*** Records for this exercise ***

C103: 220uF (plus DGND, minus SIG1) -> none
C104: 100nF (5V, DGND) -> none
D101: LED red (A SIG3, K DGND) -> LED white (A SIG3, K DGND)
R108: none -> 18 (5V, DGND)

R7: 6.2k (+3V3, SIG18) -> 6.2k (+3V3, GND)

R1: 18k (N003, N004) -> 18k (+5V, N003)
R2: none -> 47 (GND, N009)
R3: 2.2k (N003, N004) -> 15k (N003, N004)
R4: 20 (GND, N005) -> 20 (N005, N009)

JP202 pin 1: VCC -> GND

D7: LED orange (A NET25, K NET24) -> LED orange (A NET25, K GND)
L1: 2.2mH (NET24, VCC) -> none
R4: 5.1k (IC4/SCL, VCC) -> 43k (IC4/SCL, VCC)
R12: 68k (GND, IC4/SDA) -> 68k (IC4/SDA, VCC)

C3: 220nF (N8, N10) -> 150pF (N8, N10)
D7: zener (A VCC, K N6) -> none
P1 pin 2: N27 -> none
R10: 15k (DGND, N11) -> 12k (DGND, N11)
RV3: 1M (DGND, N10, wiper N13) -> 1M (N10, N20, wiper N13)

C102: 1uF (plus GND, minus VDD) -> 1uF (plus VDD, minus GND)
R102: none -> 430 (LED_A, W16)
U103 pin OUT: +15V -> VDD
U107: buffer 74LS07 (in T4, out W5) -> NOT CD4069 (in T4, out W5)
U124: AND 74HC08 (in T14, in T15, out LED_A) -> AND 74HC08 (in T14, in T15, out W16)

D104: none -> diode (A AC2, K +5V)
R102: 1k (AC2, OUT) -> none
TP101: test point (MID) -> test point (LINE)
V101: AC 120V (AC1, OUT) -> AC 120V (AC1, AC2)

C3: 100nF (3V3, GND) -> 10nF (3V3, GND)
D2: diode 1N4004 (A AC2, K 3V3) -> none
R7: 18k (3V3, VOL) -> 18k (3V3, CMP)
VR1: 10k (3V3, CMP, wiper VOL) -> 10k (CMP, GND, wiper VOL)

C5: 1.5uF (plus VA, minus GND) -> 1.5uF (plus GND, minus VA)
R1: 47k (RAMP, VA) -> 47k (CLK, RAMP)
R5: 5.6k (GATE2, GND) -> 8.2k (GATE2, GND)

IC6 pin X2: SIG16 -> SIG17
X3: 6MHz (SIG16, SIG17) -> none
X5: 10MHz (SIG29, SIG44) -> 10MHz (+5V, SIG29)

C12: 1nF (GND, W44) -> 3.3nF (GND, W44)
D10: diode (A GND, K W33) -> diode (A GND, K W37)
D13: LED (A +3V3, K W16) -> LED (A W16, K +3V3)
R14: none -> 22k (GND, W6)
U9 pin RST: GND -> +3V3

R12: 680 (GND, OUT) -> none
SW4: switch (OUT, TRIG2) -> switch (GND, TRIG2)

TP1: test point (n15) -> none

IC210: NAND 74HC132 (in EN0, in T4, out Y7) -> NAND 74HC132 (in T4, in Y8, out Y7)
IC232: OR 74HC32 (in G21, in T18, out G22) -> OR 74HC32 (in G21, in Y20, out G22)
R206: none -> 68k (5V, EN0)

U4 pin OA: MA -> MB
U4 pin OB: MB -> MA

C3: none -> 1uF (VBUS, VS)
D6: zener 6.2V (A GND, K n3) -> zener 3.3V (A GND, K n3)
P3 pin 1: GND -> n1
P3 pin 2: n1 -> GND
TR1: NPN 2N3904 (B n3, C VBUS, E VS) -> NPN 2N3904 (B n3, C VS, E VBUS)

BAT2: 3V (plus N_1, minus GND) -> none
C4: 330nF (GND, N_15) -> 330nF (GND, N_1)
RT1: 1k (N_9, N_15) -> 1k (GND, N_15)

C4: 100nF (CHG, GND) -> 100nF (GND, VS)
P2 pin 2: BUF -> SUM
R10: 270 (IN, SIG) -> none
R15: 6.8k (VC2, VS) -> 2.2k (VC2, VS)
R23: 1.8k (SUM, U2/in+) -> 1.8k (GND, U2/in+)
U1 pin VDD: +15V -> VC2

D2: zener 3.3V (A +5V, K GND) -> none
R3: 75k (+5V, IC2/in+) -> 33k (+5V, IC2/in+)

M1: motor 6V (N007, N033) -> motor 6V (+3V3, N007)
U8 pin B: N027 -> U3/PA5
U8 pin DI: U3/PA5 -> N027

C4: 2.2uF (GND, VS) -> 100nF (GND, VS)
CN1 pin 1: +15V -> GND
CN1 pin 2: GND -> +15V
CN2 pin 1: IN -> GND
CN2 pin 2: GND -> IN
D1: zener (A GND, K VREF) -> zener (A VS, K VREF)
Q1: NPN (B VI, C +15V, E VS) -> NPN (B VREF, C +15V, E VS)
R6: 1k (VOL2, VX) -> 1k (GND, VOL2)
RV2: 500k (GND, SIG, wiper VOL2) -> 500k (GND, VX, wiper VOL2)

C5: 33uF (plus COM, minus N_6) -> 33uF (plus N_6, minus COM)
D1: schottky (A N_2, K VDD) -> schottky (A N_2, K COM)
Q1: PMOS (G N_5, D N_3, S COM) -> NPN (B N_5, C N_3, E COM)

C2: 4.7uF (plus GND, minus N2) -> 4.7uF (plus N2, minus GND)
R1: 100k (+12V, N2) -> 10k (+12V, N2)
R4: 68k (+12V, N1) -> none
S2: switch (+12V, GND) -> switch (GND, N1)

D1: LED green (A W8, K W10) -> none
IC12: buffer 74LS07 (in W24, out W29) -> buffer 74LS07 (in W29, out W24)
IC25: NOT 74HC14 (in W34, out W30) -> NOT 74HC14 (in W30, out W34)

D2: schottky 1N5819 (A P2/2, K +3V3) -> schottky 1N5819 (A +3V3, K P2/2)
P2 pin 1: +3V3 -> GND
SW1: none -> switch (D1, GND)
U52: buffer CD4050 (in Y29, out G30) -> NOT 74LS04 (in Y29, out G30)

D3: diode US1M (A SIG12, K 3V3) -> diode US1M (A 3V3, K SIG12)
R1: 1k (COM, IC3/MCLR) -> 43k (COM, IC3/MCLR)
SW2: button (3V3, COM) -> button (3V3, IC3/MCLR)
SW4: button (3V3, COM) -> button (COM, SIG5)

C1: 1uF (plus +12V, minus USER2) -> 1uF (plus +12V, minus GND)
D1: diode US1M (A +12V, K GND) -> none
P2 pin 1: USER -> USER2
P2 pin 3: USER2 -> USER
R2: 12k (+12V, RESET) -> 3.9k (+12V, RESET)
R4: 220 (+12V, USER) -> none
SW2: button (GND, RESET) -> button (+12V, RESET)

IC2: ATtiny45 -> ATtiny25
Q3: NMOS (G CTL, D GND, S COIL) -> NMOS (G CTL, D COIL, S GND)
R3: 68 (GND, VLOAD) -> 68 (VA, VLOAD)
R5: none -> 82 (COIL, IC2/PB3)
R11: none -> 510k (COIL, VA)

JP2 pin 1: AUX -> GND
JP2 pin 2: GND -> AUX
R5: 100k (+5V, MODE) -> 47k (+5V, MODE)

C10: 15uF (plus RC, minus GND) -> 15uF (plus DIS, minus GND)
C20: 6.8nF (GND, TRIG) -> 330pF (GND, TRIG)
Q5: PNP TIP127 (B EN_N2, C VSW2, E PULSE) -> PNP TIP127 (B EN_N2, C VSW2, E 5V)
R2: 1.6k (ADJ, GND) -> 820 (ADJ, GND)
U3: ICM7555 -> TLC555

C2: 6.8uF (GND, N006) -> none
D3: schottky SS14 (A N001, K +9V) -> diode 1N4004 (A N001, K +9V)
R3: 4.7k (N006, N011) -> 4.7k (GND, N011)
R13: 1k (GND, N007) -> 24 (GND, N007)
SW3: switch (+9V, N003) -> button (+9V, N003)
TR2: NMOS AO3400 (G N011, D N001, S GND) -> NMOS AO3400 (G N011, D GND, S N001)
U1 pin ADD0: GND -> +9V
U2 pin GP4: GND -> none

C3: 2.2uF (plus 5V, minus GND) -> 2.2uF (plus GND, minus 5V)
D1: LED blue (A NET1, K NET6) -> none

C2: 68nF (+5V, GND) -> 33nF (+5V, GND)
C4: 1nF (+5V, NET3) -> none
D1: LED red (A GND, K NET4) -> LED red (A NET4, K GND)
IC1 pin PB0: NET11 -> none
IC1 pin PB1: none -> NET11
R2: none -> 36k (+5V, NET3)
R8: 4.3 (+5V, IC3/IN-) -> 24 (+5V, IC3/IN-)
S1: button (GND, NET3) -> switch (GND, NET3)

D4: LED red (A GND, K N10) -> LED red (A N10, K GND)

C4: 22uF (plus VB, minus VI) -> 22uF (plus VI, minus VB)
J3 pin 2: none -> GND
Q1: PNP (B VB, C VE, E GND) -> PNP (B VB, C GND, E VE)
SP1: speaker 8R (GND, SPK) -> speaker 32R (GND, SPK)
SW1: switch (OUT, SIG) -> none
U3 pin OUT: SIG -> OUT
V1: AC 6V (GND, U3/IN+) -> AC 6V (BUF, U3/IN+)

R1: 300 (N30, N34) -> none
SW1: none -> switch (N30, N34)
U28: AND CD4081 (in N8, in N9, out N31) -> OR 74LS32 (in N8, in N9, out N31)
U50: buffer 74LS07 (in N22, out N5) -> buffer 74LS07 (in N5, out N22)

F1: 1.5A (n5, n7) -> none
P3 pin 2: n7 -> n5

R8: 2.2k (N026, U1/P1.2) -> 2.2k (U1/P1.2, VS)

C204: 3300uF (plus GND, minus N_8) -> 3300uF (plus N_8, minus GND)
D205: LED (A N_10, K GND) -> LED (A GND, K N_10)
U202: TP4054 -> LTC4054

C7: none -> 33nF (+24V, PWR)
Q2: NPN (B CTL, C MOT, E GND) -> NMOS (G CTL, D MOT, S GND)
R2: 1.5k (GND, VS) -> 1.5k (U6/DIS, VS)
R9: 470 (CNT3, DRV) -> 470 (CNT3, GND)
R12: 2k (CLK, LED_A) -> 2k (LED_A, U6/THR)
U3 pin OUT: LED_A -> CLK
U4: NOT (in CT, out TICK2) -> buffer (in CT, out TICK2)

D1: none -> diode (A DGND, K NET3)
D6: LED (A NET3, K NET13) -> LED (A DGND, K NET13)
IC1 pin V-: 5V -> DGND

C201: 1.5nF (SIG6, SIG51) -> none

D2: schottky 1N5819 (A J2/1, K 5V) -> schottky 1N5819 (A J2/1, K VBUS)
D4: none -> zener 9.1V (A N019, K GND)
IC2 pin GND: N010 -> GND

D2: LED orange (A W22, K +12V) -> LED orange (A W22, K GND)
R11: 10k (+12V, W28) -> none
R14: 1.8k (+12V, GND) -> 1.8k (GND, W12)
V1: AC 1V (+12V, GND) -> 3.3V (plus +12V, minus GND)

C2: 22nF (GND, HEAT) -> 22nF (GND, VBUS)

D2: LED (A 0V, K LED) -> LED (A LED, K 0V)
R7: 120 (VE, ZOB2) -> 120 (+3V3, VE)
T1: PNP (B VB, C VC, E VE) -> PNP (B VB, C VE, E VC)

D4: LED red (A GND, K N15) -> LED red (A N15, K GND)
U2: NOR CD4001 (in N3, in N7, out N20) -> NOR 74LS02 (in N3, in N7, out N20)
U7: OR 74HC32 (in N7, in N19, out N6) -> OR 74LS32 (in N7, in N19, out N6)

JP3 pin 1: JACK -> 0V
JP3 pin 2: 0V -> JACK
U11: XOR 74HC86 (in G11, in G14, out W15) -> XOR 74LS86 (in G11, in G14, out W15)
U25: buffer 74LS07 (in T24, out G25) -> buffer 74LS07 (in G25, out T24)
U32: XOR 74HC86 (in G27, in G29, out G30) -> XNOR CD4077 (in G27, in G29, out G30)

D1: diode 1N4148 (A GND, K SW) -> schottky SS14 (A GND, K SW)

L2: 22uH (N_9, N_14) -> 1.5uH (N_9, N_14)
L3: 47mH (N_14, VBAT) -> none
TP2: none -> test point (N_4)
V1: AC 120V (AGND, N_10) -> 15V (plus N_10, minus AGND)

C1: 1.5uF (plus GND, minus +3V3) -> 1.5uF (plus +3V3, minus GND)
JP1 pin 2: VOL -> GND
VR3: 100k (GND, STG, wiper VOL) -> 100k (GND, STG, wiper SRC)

*** End of Records for this exercise ***

_What you need to do_
Look for "diode" in each line of the material, then copy the lines where it is found.

_Solution to the exercise_
D104: none -> diode (A AC2, K +5V)
D2: diode 1N4004 (A AC2, K 3V3) -> none
D10: diode (A GND, K W33) -> diode (A GND, K W37)
D3: diode US1M (A SIG12, K 3V3) -> diode US1M (A 3V3, K SIG12)
D1: diode US1M (A +12V, K GND) -> none
D3: schottky SS14 (A N001, K +9V) -> diode 1N4004 (A N001, K +9V)
D1: none -> diode (A DGND, K NET3)
D1: diode 1N4148 (A GND, K SW) -> schottky SS14 (A GND, K SW)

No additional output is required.